### About this task
Give again, unaltered, the lines of the listing below that run from the line having "window: (198, 160) -> (247, 167), moved" through the line having "coffee table: (111, 189) -> (124, 224), moved".

[Record extracts Boundary: Start]

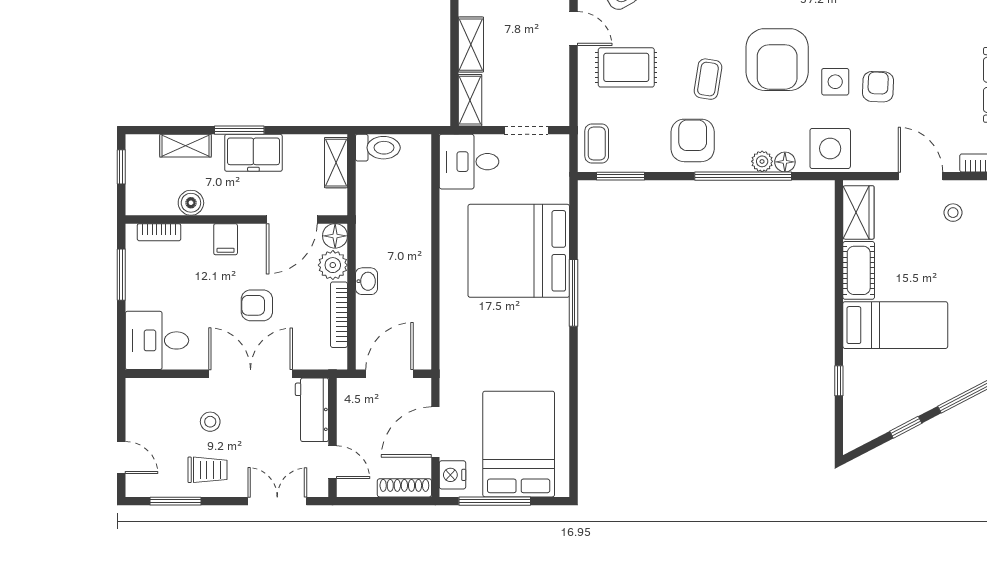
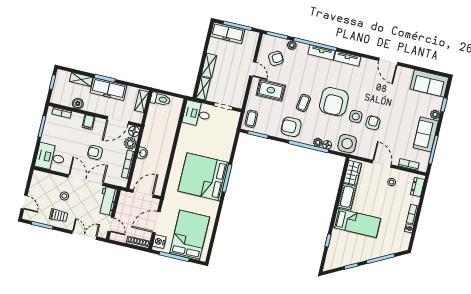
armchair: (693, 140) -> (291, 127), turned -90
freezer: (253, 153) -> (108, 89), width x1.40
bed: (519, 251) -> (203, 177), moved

[Record extracts Boundary: End]
[Record extracts Boundary: Start]

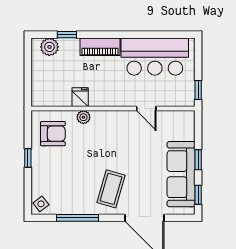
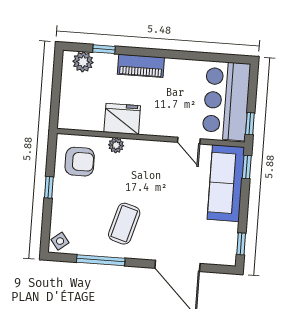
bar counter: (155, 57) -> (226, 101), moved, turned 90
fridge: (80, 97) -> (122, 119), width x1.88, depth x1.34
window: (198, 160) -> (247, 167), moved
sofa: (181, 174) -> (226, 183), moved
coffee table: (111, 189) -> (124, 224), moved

[Record extracts Boundary: End]

### Solution for this exercise
window: (198, 160) -> (247, 167), moved
sofa: (181, 174) -> (226, 183), moved
coffee table: (111, 189) -> (124, 224), moved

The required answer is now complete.